_SUPPLIED INFORMATION_:
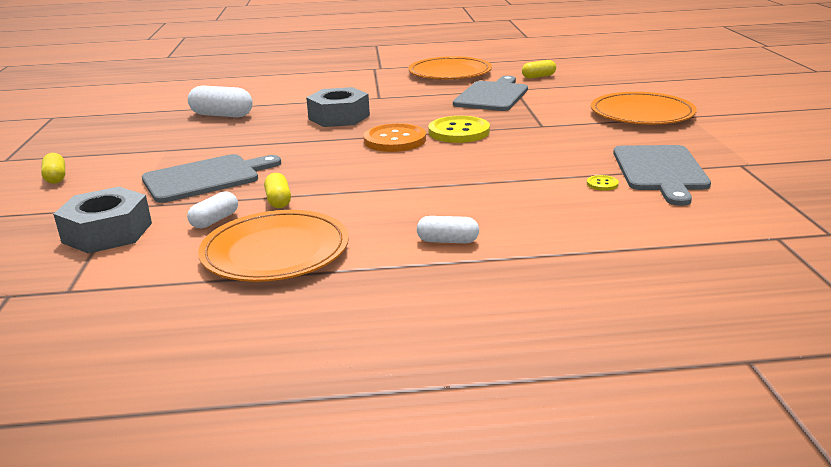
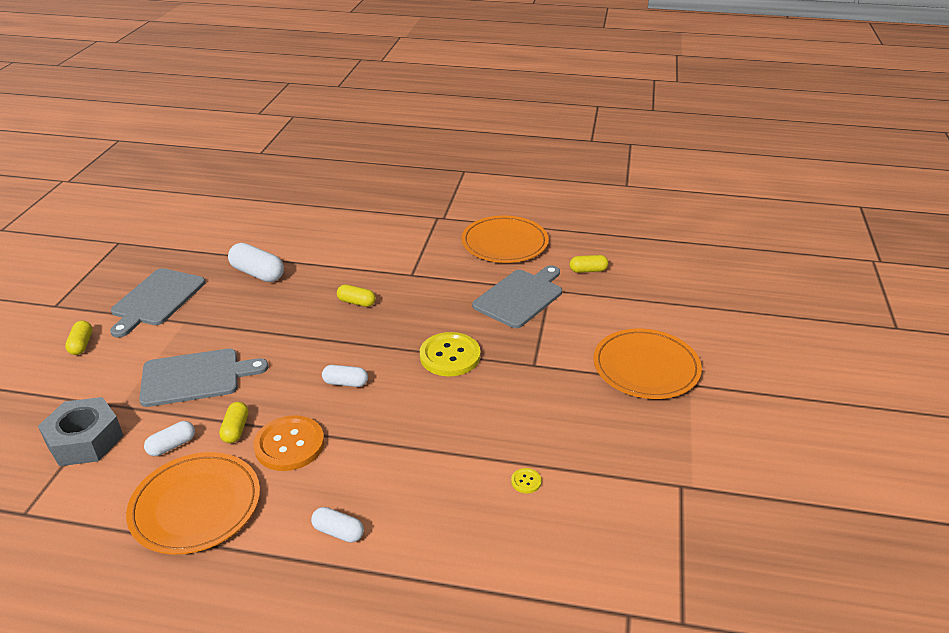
camera: 15 degrees right, 10 degrees up
(339, 117) = (356, 302): grey nut -> yellow capsule
(370, 159) = (345, 383): none -> white capsule
(395, 140) = (384, 356): orange button -> orange button (289, 445)
(660, 171) = (595, 474): grey cutting board -> grey cutting board (156, 299)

_WORK TASK_: Copy out every line from the material above where the string "capsule" turns up.

_SOLUTION_:
(339, 117) = (356, 302): grey nut -> yellow capsule
(370, 159) = (345, 383): none -> white capsule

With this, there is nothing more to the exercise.